[Material for this task]

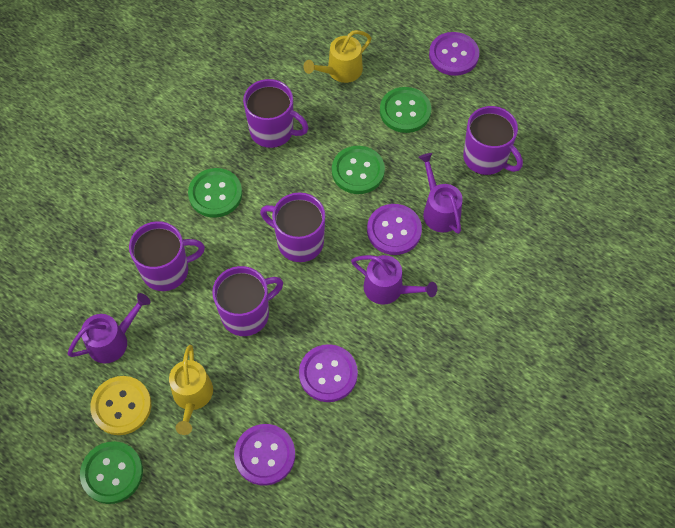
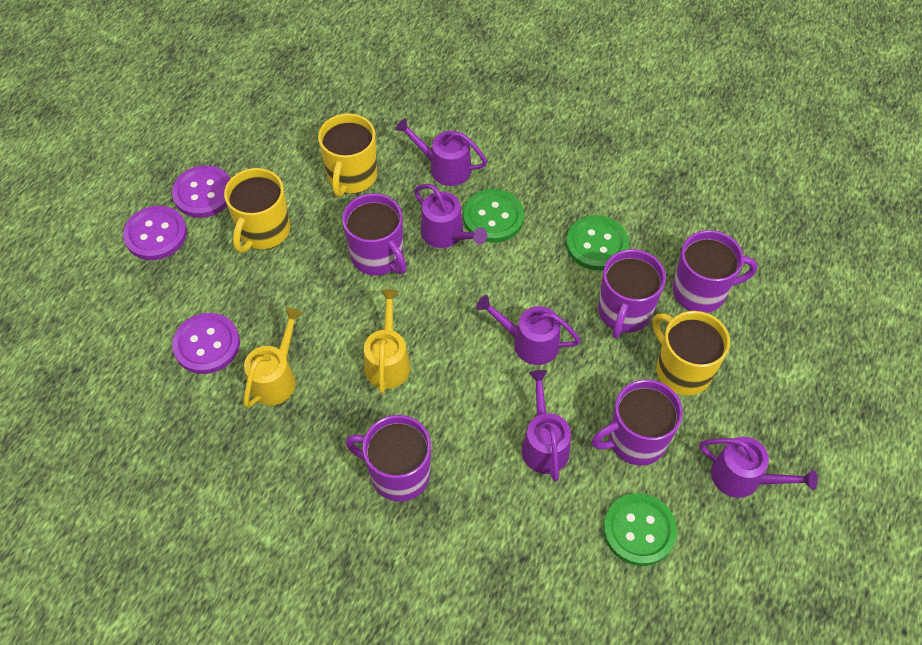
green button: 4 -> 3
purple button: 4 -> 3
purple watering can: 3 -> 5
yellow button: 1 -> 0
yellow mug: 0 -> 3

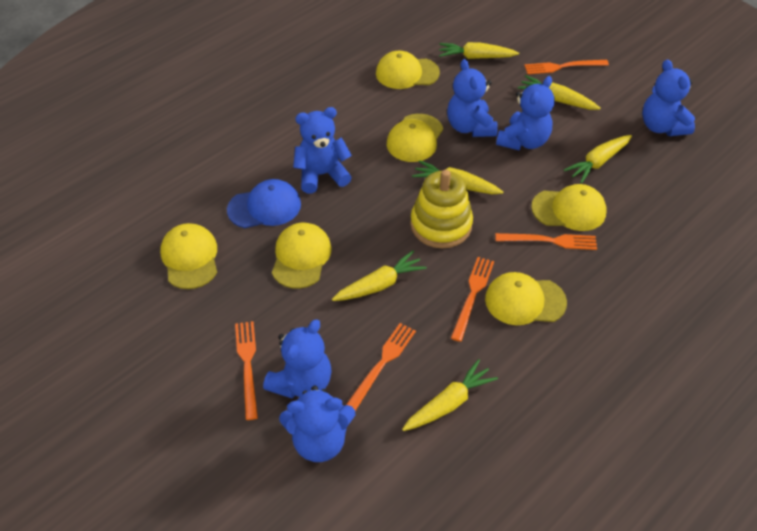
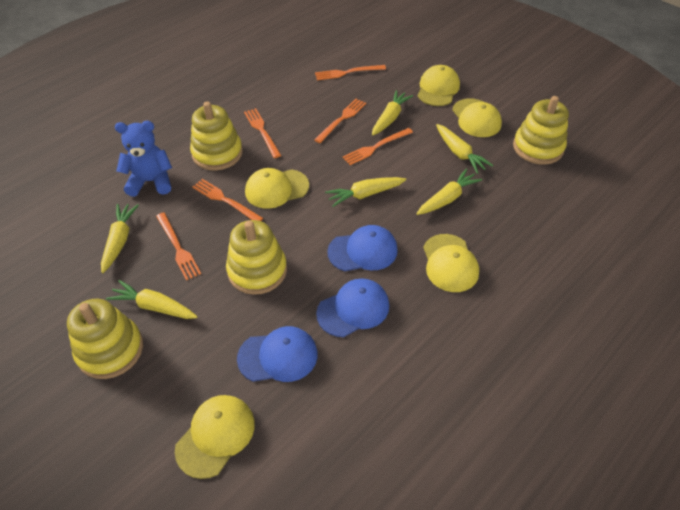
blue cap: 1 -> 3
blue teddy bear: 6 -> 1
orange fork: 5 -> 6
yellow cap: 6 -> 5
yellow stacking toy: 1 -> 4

[/Material for this task]

_Task instructions_. Set down the data above verbatim, omitting every image.

_Task solution_.
green button: 4 -> 3
purple button: 4 -> 3
purple watering can: 3 -> 5
yellow button: 1 -> 0
yellow mug: 0 -> 3

blue cap: 1 -> 3
blue teddy bear: 6 -> 1
orange fork: 5 -> 6
yellow cap: 6 -> 5
yellow stacking toy: 1 -> 4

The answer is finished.